-- BEGIN Material for this task --

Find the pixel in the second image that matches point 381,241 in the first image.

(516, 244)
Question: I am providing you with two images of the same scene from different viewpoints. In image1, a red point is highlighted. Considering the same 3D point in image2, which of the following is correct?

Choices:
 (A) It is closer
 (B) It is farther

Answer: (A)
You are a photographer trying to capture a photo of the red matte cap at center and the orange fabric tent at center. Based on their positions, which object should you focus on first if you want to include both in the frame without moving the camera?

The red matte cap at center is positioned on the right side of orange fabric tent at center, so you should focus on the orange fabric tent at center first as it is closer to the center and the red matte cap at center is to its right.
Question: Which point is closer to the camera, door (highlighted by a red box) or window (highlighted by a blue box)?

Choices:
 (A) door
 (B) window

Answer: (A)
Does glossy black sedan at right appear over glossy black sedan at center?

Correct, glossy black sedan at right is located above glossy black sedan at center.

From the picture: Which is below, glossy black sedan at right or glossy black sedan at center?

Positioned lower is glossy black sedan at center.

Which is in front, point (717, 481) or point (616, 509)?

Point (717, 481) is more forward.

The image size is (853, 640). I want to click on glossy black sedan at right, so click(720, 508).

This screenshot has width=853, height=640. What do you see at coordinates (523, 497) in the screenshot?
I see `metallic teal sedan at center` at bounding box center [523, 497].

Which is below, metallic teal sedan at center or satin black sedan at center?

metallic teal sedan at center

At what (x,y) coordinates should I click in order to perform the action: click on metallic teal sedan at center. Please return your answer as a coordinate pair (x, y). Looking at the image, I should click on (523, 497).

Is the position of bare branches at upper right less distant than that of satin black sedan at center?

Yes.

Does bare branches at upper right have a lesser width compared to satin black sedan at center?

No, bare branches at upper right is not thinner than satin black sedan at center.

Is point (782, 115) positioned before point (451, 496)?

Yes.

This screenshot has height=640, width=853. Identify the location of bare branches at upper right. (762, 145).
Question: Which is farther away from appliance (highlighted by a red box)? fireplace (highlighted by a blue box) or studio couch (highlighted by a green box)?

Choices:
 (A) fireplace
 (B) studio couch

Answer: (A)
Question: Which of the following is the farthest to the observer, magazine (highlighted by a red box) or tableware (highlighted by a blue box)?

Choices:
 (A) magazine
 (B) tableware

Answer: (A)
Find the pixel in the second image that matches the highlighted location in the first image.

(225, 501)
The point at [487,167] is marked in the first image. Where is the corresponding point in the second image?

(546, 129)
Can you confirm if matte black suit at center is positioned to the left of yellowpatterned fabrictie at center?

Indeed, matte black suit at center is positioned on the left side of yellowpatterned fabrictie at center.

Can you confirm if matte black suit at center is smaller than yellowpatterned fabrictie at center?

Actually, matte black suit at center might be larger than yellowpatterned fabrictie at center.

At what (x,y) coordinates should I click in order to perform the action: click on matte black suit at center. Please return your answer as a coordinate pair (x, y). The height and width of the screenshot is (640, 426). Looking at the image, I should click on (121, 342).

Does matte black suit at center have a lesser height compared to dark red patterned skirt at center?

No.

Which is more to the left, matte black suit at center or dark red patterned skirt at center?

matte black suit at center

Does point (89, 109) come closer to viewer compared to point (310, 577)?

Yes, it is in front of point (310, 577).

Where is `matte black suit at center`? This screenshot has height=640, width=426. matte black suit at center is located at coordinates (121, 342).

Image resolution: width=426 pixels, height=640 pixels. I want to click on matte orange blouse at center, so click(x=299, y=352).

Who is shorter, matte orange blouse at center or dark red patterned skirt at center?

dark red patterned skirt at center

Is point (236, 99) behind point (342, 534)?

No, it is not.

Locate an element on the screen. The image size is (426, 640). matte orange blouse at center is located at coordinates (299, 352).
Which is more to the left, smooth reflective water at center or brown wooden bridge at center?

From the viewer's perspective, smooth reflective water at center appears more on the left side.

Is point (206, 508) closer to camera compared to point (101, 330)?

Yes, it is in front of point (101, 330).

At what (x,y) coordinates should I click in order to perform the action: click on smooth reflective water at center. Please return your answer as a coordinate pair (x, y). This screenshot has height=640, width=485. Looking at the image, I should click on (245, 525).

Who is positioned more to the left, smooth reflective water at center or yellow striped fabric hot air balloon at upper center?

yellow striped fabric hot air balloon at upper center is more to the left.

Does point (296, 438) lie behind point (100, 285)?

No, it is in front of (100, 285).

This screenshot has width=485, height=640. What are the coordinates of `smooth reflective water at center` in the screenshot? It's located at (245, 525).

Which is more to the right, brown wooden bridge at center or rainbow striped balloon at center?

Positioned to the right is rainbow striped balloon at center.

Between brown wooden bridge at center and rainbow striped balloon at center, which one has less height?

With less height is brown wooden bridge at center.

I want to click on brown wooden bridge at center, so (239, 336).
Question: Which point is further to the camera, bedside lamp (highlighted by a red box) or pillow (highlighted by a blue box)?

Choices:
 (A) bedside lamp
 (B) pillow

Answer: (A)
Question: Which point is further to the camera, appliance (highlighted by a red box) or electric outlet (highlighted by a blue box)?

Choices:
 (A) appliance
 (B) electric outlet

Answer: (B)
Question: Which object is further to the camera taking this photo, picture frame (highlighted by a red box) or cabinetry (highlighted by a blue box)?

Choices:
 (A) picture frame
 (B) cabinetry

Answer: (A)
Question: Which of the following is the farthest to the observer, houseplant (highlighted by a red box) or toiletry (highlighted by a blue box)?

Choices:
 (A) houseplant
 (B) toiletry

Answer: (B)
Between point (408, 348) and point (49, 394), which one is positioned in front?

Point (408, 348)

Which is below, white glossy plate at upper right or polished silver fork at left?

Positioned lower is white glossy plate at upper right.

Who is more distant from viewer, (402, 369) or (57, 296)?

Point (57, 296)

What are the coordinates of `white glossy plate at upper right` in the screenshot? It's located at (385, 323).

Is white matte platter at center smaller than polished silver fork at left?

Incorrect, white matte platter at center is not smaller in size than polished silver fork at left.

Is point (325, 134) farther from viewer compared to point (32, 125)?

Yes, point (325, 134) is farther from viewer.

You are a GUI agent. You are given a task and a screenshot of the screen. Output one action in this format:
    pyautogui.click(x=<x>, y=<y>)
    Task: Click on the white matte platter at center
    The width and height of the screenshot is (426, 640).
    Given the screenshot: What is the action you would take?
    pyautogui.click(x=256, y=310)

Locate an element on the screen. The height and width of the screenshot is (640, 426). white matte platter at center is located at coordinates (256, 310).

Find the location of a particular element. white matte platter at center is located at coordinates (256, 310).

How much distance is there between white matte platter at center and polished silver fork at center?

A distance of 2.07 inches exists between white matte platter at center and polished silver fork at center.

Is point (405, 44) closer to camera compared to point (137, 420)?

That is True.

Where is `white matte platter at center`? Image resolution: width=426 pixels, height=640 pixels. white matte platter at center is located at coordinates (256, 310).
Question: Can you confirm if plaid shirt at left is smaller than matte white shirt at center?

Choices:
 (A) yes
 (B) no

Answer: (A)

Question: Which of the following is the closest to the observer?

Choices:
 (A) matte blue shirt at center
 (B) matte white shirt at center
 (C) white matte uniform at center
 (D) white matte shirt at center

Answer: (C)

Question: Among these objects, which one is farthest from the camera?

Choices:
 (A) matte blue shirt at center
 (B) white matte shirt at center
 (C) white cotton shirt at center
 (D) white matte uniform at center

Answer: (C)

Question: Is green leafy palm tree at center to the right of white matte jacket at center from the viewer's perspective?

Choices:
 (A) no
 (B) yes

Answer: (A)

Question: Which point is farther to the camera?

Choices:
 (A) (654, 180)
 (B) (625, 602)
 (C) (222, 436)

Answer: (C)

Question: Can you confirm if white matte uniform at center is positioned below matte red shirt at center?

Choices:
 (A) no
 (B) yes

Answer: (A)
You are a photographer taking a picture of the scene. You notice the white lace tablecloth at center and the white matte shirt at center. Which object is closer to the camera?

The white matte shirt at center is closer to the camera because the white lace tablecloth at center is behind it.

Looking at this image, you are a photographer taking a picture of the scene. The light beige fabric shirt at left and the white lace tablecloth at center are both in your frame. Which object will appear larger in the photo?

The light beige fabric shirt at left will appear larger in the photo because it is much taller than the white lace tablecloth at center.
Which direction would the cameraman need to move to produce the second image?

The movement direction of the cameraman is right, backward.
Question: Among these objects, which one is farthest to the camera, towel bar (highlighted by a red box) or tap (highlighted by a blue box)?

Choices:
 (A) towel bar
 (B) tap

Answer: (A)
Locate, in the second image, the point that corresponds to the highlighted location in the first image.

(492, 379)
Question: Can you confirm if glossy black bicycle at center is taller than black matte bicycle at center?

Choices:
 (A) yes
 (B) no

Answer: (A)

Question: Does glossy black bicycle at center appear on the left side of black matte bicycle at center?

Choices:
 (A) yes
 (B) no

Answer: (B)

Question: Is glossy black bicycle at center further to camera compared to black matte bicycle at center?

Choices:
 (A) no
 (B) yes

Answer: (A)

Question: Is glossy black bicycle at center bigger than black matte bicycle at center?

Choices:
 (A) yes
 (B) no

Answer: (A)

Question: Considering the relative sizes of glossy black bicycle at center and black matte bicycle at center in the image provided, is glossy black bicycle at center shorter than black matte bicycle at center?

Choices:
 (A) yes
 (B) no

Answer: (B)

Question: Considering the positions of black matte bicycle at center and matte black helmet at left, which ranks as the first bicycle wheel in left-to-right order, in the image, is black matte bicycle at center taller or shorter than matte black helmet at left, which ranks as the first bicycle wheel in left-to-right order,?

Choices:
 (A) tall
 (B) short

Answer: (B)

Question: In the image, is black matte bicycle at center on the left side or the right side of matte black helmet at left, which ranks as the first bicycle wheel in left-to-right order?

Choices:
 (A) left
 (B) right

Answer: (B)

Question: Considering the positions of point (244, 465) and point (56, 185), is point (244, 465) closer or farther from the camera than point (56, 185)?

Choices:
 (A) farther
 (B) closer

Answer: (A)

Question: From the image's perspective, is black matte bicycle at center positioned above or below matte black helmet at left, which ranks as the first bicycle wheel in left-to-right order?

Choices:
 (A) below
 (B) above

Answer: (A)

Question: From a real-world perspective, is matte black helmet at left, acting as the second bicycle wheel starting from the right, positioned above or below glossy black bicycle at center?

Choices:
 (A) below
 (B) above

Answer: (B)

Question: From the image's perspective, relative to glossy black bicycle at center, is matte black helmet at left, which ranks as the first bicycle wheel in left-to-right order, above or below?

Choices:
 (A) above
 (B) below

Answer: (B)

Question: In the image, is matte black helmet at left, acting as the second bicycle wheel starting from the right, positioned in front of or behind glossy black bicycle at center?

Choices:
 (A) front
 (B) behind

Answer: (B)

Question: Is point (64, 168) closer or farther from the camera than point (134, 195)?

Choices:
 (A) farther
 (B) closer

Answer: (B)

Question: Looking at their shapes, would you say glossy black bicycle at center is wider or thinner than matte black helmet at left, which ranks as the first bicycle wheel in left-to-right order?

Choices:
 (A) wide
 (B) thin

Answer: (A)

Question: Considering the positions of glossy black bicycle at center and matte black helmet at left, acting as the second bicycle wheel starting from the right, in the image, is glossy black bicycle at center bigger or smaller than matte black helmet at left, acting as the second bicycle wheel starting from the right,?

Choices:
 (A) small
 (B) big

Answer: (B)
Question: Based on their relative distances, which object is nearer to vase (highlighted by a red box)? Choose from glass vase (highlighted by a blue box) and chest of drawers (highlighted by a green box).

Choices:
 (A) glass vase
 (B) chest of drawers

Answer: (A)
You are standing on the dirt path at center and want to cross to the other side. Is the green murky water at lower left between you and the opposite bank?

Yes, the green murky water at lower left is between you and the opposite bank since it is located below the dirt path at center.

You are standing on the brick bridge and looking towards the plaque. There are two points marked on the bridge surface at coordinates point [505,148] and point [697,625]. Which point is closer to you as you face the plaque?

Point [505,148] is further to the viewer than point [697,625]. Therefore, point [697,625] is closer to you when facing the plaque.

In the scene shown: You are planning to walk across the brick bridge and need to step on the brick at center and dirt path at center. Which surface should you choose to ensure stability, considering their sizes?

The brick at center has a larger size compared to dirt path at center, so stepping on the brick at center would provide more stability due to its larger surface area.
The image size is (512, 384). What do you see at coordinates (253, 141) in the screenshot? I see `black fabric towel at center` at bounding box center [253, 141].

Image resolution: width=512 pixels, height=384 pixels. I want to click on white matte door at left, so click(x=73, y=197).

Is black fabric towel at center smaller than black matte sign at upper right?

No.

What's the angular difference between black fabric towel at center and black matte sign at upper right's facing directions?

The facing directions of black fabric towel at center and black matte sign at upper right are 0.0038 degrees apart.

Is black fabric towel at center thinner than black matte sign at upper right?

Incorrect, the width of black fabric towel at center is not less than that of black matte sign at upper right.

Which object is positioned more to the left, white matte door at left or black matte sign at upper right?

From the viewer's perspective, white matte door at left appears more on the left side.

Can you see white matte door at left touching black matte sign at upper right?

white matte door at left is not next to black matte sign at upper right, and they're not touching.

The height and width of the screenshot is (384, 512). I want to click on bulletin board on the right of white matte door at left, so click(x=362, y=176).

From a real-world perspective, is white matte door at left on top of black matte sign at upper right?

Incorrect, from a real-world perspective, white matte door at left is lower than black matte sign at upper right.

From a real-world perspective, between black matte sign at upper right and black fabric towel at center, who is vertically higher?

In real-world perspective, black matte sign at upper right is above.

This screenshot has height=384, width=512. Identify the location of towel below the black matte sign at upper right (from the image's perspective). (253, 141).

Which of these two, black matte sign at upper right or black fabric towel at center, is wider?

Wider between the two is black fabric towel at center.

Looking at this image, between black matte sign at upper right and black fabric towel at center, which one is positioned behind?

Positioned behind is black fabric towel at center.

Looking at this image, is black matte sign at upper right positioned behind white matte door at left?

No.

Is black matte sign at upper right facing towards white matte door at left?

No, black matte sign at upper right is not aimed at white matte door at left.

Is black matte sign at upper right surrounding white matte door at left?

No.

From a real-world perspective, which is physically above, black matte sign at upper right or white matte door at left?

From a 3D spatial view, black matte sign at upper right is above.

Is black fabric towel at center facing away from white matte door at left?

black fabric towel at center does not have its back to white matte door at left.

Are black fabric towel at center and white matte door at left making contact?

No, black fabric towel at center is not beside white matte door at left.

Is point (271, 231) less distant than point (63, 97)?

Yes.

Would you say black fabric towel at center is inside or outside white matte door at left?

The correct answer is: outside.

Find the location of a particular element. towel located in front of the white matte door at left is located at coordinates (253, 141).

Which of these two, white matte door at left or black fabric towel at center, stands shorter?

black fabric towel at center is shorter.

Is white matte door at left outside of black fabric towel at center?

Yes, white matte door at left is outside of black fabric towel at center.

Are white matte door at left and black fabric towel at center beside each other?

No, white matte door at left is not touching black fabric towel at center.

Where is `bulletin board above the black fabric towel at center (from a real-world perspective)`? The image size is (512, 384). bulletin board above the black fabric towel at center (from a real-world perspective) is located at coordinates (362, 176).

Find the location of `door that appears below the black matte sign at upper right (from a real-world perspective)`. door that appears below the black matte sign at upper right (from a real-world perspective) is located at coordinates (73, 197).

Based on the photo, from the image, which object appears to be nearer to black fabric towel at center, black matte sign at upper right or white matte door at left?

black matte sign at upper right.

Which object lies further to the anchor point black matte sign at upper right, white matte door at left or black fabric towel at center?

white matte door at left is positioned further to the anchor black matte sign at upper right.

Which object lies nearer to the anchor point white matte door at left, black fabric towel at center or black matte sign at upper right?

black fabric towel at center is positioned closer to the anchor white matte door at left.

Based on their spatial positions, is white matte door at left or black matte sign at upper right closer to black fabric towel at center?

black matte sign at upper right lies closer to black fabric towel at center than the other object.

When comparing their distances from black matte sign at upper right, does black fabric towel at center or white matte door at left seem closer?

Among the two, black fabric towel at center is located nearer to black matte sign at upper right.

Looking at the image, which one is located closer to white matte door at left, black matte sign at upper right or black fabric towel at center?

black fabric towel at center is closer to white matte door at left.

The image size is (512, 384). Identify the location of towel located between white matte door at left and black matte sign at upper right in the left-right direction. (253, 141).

-- END Material for this task --

**What the exercise asks**
In the records, rewrite the span from the line containing "Question: Which of the following is the closest" through the line containing "The white matte shirt at center is" as a numbered list, dropping blank lines.

**Result of this exercise**
1. Question: Which of the following is the closest to the observer?
2. Choices:
3.  (A) matte blue shirt at center
4.  (B) matte white shirt at center
5.  (C) white matte uniform at center
6.  (D) white matte shirt at center
7. Answer: (C)
8. Question: Among these objects, which one is farthest from the camera?
9. Choices:
10.  (A) matte blue shirt at center
11.  (B) white matte shirt at center
12.  (C) white cotton shirt at center
13.  (D) white matte uniform at center
14. Answer: (C)
15. Question: Is green leafy palm tree at center to the right of white matte jacket at center from the viewer's perspective?
16. Choices:
17.  (A) no
18.  (B) yes
19. Answer: (A)
20. Question: Which point is farther to the camera?
21. Choices:
22.  (A) (654, 180)
23.  (B) (625, 602)
24.  (C) (222, 436)
25. Answer: (C)
26. Question: Can you confirm if white matte uniform at center is positioned below matte red shirt at center?
27. Choices:
28.  (A) no
29.  (B) yes
30. Answer: (A)
31. You are a photographer taking a picture of the scene. You notice the white lace tablecloth at center and the white matte shirt at center. Which object is closer to the camera?
32. The white matte shirt at center is closer to the camera because the white lace tablecloth at center is behind it.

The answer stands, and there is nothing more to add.